## Your goal
In the data that follows, find the line with "ENC pin GND: GND -> 3V3"; transcribe it, every later line up to the one with "SCALE2 pin SCK: RX -> TX", and that line as well, exactly and with no others.

——————

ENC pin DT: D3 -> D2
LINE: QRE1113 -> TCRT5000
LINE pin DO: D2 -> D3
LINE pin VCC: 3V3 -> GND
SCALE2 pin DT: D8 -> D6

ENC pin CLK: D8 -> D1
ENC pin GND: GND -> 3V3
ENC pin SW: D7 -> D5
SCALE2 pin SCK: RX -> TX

——————

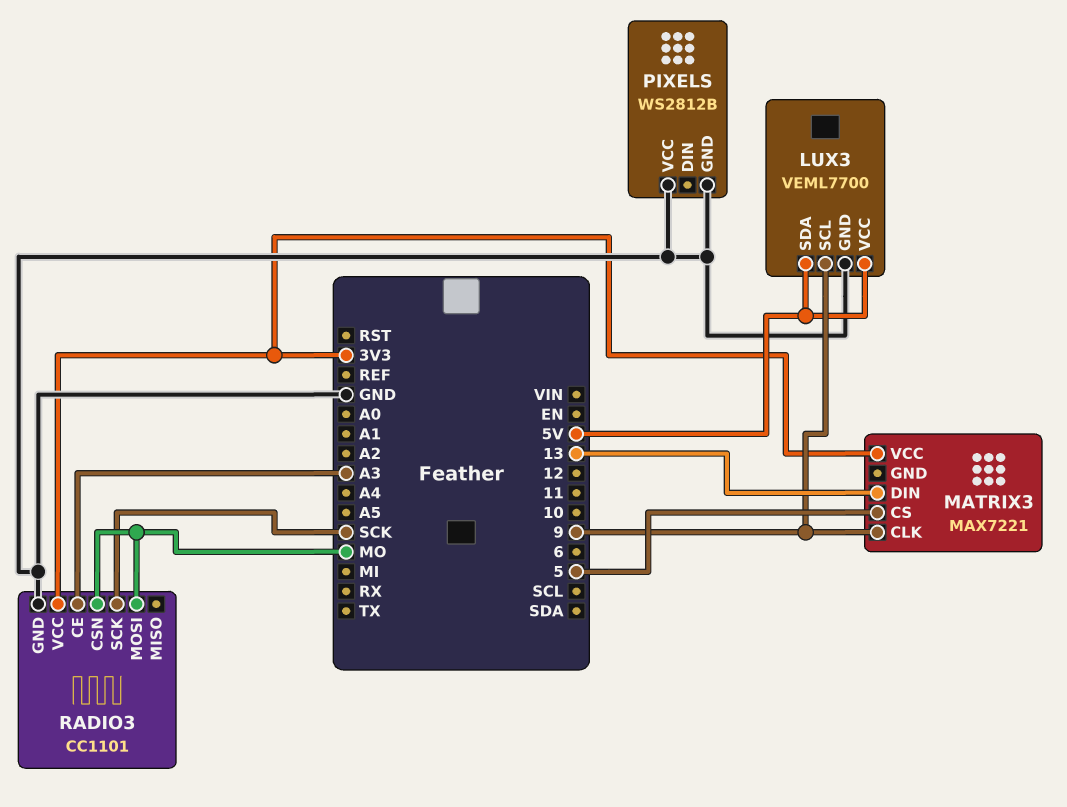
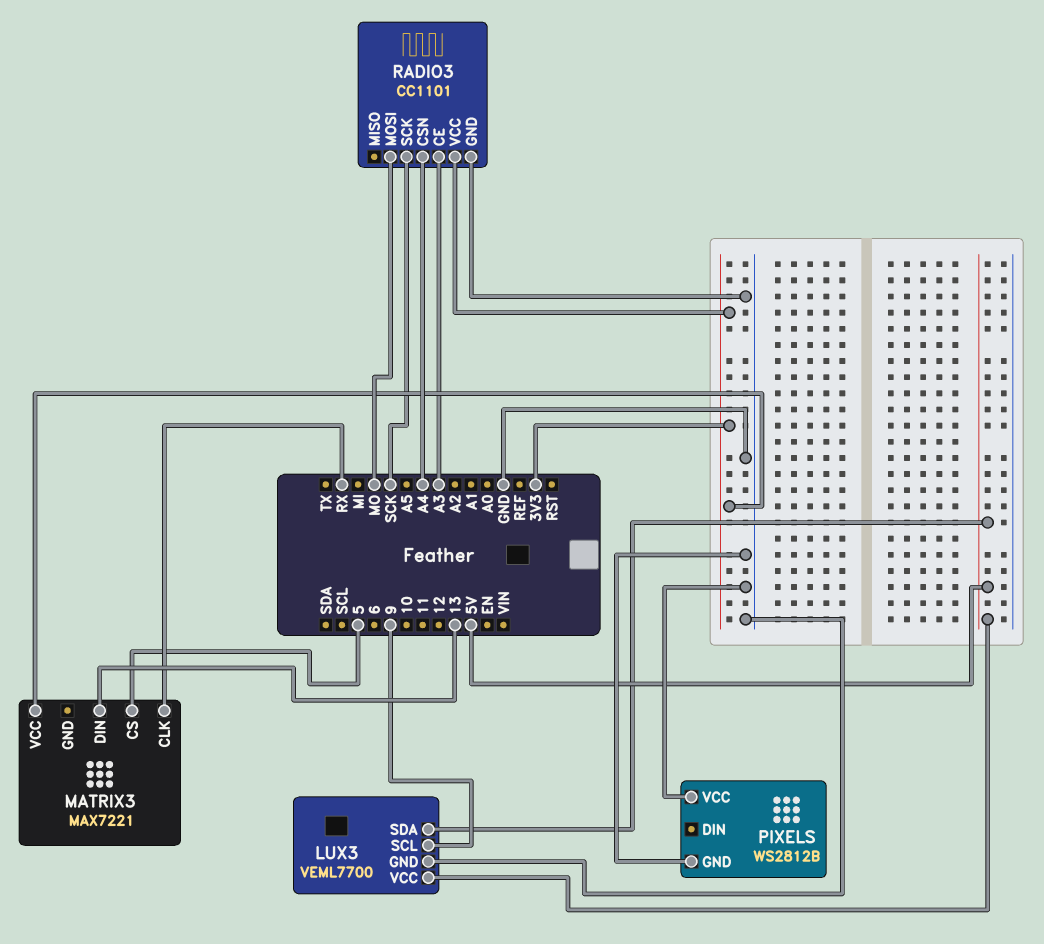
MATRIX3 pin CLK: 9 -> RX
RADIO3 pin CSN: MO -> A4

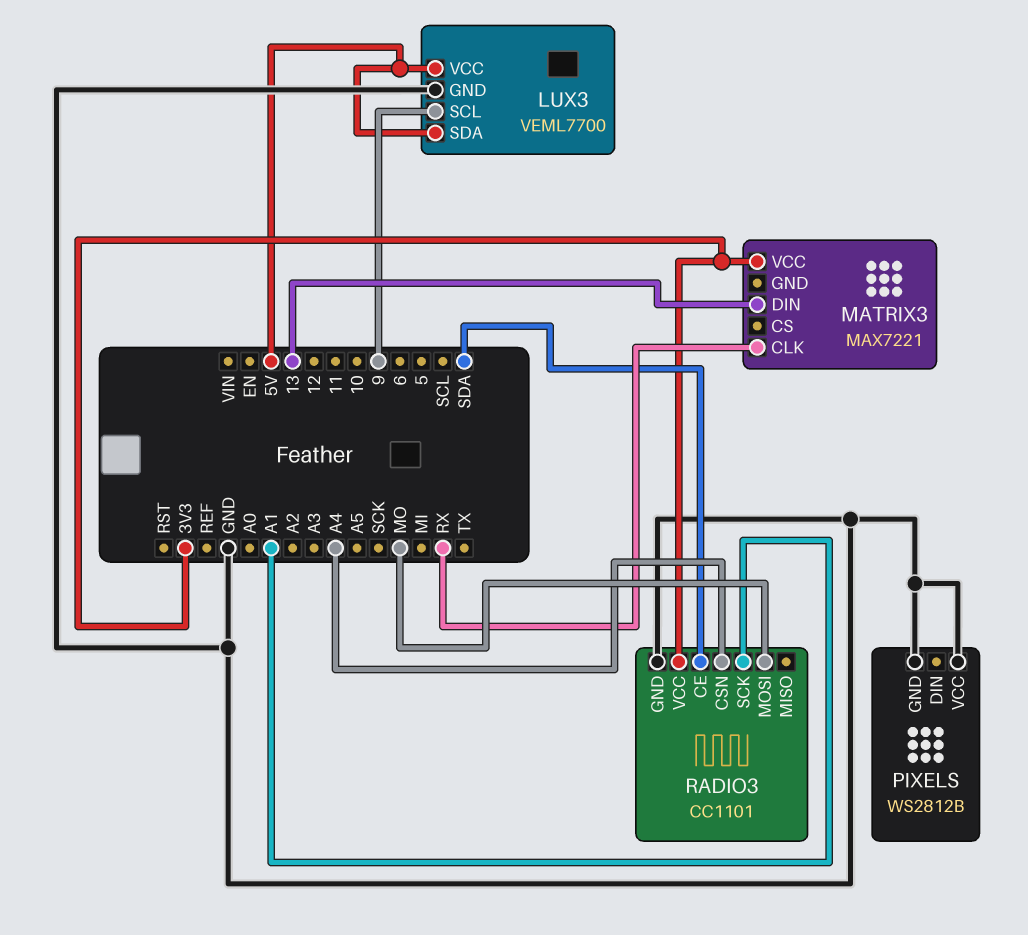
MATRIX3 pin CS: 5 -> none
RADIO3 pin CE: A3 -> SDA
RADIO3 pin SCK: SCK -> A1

——————

## Answer area
ENC pin GND: GND -> 3V3
ENC pin SW: D7 -> D5
SCALE2 pin SCK: RX -> TX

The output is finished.